• _Problem statement_
Once you reach the line that holds "white boat: 7 -> 6" in the listing below, output it and every line after it through the line that holds "white pot: 12 -> 9", word for word.
──────── Provided information ────────
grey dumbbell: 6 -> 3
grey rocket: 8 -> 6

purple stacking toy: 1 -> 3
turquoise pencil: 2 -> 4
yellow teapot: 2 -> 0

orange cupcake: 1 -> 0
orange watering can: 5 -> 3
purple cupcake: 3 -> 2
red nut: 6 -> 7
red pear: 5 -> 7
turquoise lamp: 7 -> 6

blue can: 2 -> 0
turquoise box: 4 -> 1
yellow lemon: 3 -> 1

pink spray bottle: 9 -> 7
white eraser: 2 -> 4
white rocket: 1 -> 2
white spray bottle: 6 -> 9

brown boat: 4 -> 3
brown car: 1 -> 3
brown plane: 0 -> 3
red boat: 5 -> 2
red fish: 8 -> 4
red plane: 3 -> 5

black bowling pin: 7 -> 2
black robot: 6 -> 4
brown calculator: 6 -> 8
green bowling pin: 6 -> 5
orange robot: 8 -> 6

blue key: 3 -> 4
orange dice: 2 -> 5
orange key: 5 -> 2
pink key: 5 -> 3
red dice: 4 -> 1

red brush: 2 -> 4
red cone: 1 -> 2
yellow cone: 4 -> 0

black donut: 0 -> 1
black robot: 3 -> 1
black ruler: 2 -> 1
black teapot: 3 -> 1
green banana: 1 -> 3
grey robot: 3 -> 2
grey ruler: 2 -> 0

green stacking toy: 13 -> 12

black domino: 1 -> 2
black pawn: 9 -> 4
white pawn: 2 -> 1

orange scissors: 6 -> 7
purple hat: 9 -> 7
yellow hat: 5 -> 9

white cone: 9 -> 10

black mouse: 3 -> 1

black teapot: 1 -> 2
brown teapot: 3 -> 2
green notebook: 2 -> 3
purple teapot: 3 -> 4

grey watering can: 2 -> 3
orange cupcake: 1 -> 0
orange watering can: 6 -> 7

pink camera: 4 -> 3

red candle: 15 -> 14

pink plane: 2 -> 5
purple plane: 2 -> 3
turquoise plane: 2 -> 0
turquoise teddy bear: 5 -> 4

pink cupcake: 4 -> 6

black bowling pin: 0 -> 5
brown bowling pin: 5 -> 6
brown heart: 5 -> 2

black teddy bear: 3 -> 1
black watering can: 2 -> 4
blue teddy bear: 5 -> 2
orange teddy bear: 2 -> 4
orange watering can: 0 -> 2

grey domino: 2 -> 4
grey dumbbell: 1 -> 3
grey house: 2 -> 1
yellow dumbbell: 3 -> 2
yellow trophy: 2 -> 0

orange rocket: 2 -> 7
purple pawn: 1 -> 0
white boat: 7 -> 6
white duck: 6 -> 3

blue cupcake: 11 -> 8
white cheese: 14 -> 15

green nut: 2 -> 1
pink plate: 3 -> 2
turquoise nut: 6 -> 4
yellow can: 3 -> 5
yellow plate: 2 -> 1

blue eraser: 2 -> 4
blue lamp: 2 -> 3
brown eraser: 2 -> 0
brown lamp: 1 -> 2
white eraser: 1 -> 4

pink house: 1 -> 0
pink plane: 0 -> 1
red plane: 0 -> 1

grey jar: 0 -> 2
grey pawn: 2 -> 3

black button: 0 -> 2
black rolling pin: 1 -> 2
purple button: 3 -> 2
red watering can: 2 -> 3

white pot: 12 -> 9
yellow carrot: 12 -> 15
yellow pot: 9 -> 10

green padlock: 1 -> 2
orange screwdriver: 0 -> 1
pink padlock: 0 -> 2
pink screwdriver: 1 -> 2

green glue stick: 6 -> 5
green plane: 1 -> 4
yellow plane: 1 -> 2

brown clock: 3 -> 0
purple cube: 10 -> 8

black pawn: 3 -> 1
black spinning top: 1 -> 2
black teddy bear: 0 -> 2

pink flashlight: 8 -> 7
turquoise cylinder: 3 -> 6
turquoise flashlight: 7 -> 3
────────
• _Response to the task_
white boat: 7 -> 6
white duck: 6 -> 3

blue cupcake: 11 -> 8
white cheese: 14 -> 15

green nut: 2 -> 1
pink plate: 3 -> 2
turquoise nut: 6 -> 4
yellow can: 3 -> 5
yellow plate: 2 -> 1

blue eraser: 2 -> 4
blue lamp: 2 -> 3
brown eraser: 2 -> 0
brown lamp: 1 -> 2
white eraser: 1 -> 4

pink house: 1 -> 0
pink plane: 0 -> 1
red plane: 0 -> 1

grey jar: 0 -> 2
grey pawn: 2 -> 3

black button: 0 -> 2
black rolling pin: 1 -> 2
purple button: 3 -> 2
red watering can: 2 -> 3

white pot: 12 -> 9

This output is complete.